Your assignment: The listing is to be transcribed in full, with its images left out.

Task inputs:
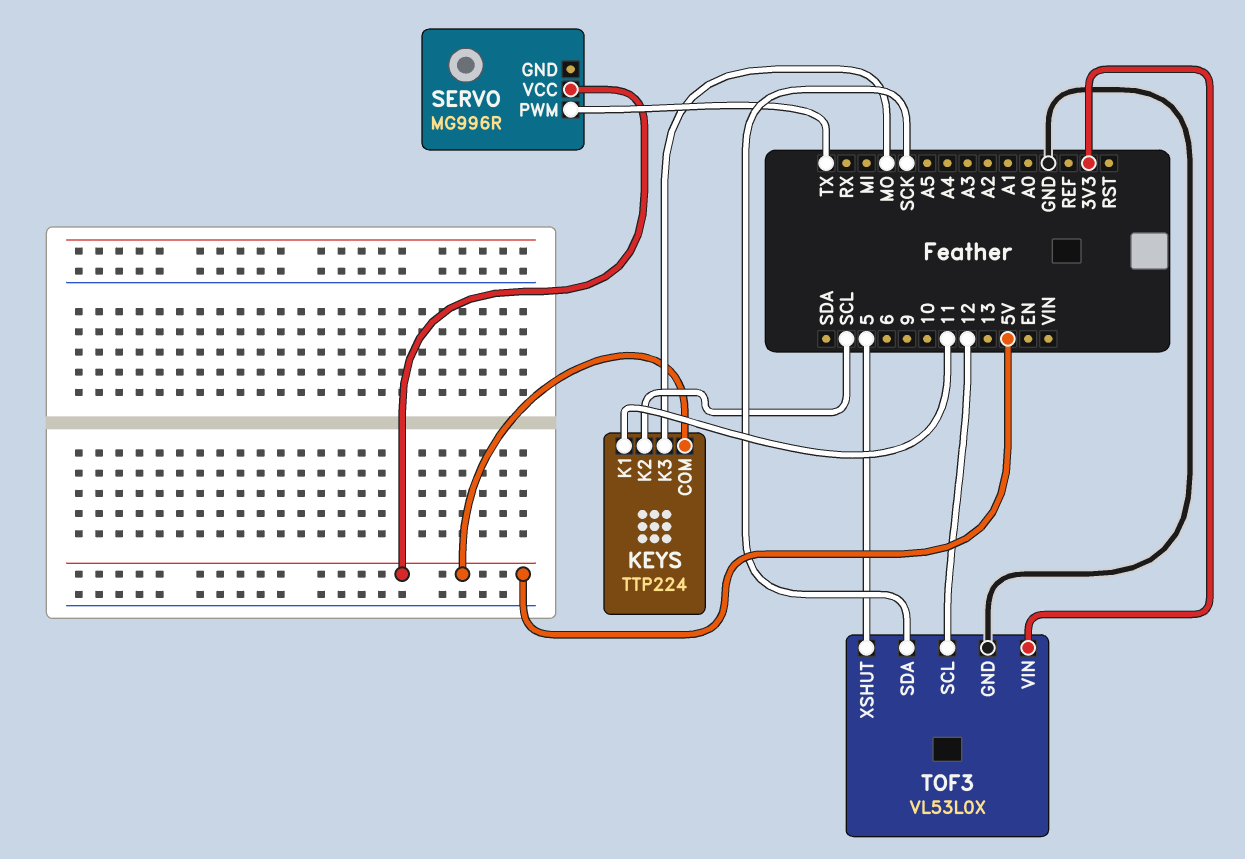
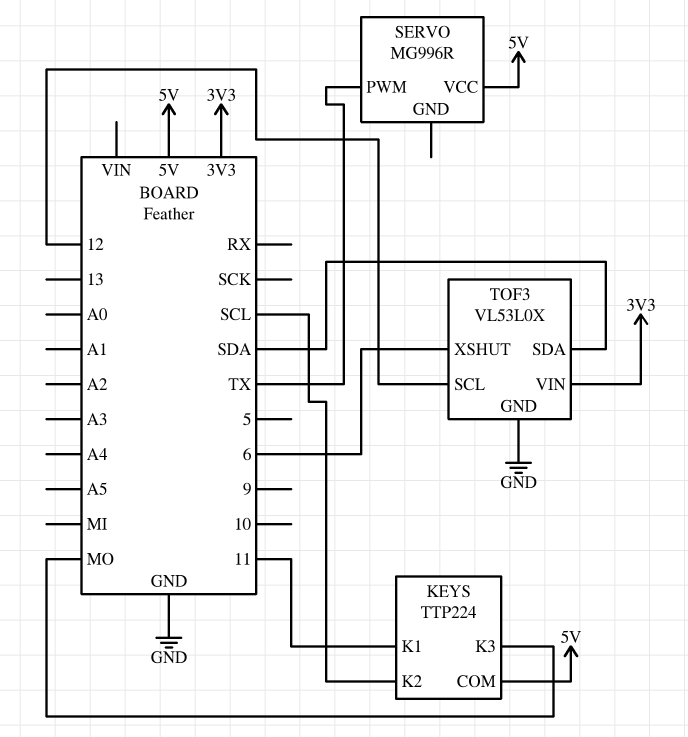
TOF3 pin SDA: SCK -> SDA
TOF3 pin XSHUT: 5 -> 6

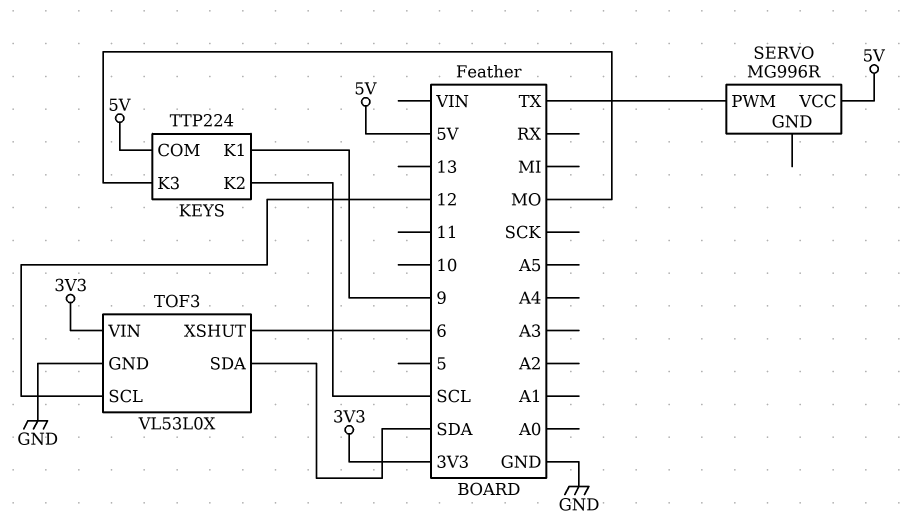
KEYS pin K1: 11 -> 9

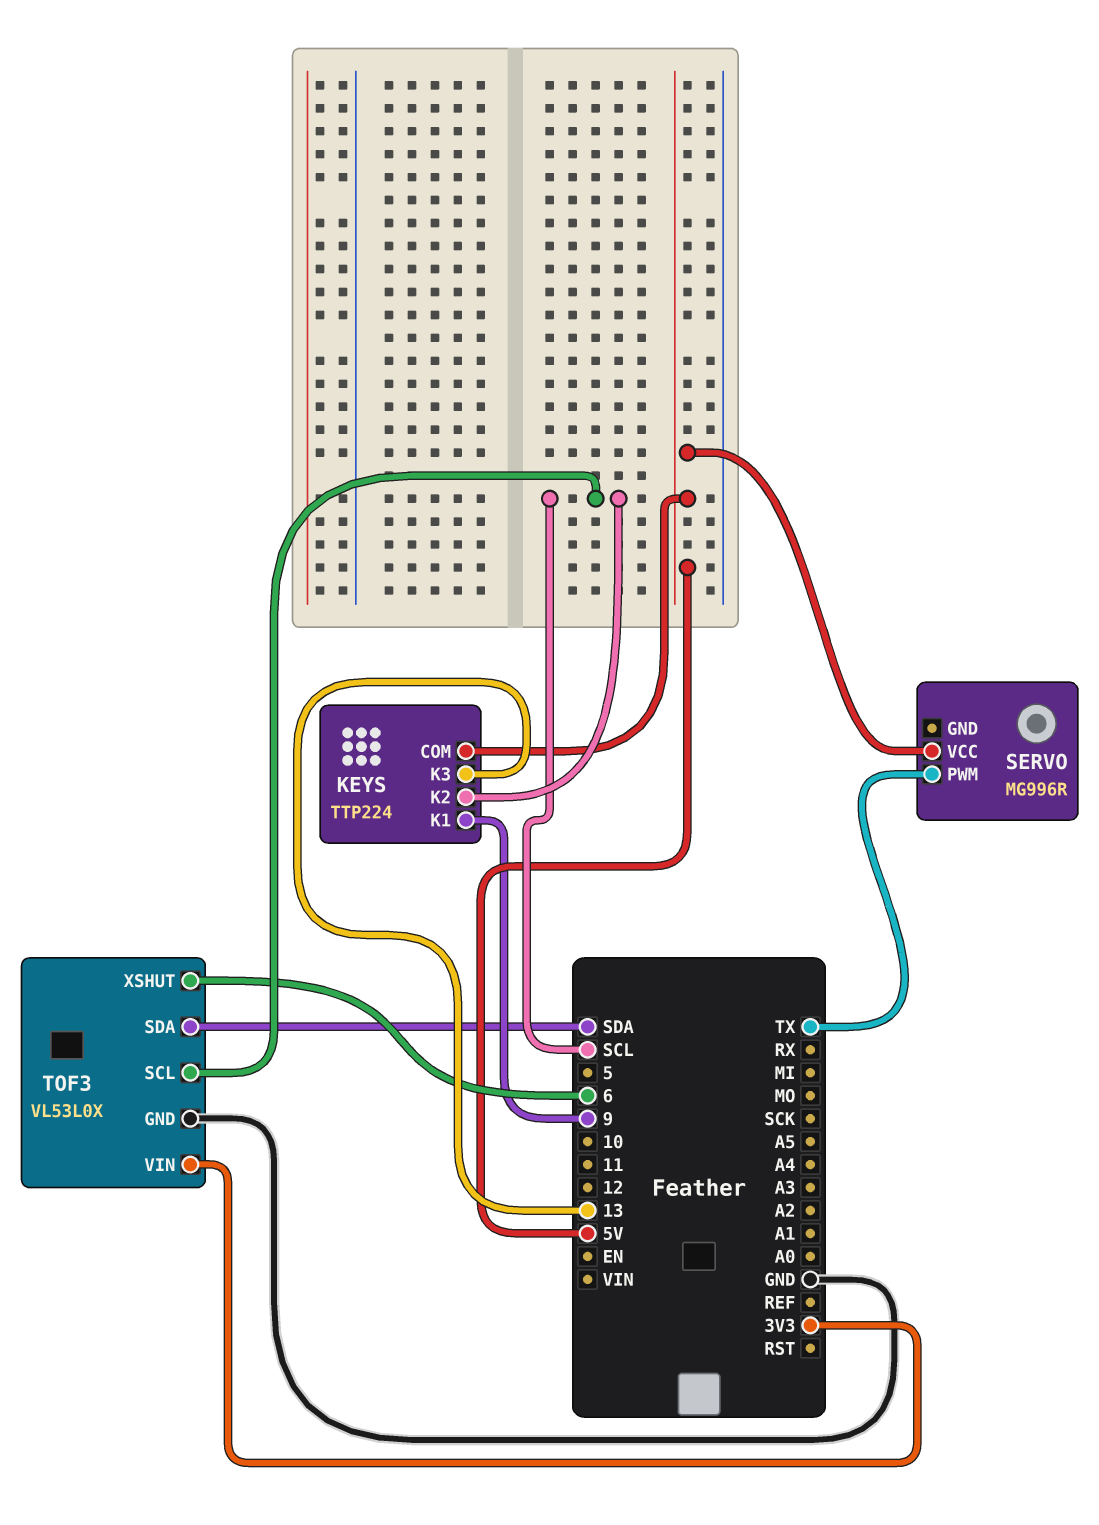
KEYS pin K3: MO -> 13
TOF3 pin SCL: 12 -> SCL

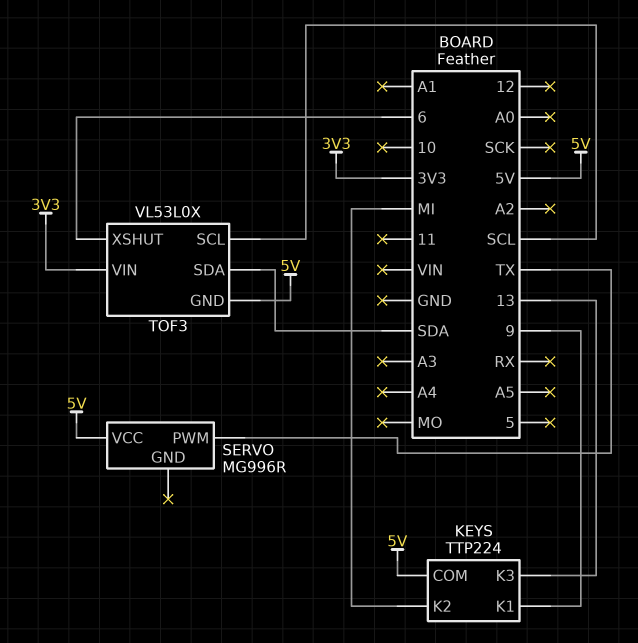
KEYS pin K2: SCL -> MI
TOF3 pin GND: GND -> 5V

Exercise solution:
TOF3 pin SDA: SCK -> SDA
TOF3 pin XSHUT: 5 -> 6

KEYS pin K1: 11 -> 9

KEYS pin K3: MO -> 13
TOF3 pin SCL: 12 -> SCL

KEYS pin K2: SCL -> MI
TOF3 pin GND: GND -> 5V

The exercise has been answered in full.